§ TASK BRIEF: Please report each line in the items below that contains the word "order".

§ EXTRACTED INFORMATION:
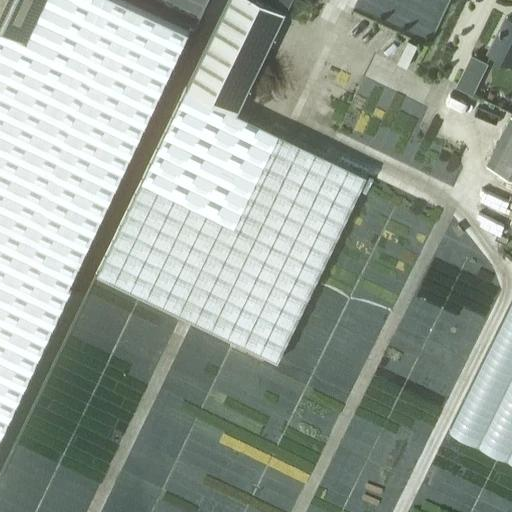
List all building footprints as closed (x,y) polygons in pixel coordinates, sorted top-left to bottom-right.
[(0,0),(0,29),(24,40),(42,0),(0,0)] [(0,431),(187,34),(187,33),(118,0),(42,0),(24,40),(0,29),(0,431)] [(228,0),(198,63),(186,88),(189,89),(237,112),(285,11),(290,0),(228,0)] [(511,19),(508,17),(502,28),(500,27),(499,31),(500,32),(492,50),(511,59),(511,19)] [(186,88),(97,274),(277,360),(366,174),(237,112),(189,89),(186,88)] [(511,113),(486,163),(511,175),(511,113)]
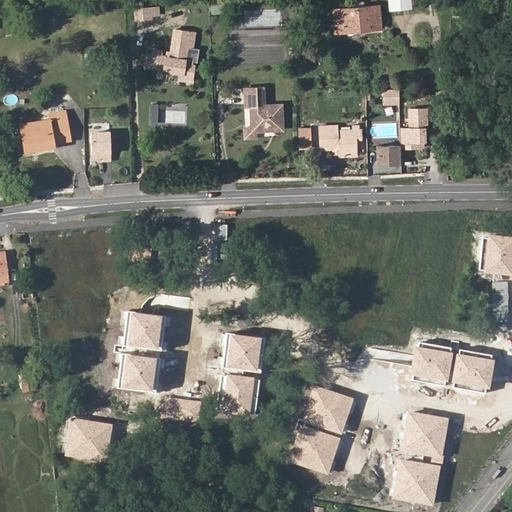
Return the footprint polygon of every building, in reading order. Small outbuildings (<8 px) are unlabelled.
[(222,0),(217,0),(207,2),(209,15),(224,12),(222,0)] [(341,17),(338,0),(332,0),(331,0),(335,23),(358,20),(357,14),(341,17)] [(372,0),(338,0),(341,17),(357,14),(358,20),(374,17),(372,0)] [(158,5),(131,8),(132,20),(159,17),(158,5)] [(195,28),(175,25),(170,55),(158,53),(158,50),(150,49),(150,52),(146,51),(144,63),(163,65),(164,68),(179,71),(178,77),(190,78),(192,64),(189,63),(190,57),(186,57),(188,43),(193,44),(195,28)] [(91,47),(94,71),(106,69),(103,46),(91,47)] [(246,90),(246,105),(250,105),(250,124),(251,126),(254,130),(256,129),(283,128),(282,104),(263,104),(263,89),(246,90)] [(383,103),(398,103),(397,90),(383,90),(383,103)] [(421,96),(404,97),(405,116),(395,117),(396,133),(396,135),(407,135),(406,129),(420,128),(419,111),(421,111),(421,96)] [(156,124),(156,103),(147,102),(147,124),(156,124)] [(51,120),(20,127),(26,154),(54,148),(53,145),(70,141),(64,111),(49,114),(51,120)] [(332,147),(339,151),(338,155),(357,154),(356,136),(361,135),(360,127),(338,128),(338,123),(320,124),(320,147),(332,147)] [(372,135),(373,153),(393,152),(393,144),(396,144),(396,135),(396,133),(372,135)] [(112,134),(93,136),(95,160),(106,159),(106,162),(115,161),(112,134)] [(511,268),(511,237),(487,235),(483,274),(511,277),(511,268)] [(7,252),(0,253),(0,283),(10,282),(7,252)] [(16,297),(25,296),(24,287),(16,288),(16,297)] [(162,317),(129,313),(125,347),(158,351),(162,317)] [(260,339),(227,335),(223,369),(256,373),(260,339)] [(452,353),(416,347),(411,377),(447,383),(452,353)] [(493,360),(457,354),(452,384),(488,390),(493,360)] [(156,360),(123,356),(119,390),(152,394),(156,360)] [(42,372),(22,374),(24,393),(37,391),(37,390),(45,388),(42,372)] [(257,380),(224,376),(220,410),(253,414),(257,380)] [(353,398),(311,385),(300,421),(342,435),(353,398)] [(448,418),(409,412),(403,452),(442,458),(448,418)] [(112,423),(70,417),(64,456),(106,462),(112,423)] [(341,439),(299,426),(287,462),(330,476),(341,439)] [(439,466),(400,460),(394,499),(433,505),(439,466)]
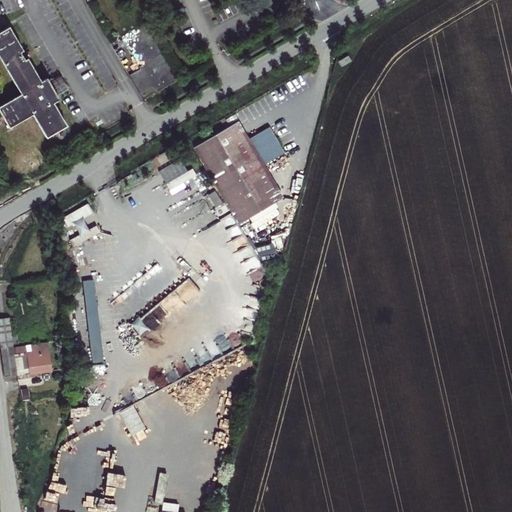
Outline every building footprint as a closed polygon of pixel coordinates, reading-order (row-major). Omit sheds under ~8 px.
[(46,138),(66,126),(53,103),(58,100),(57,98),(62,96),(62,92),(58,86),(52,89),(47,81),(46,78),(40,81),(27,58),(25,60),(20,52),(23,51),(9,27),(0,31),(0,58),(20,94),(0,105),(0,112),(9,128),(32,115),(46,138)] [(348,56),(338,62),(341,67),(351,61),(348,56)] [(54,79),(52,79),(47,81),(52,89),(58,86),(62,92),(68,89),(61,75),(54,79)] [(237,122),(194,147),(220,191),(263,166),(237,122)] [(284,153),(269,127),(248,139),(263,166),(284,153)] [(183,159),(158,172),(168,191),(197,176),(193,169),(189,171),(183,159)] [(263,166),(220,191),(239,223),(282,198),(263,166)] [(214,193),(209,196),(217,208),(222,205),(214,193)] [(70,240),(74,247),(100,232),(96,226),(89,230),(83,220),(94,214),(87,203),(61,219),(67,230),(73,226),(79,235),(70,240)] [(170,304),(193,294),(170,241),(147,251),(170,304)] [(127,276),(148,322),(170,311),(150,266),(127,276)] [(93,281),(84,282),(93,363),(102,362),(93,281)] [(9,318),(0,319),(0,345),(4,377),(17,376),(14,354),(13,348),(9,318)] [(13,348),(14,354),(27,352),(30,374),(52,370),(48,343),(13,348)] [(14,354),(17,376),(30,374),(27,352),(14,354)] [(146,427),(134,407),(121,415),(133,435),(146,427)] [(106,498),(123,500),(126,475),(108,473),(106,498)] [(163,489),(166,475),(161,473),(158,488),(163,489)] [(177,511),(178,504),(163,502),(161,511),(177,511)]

§ PROBLEM SOLUTION:
Return the footprint polygon of every building, in reading order. Small outbuildings (<8 px) are unlabelled.
Outline every building footprint as a closed polygon of pixel coordinates, reading-order (row-major). Omit sheds under ~8 px.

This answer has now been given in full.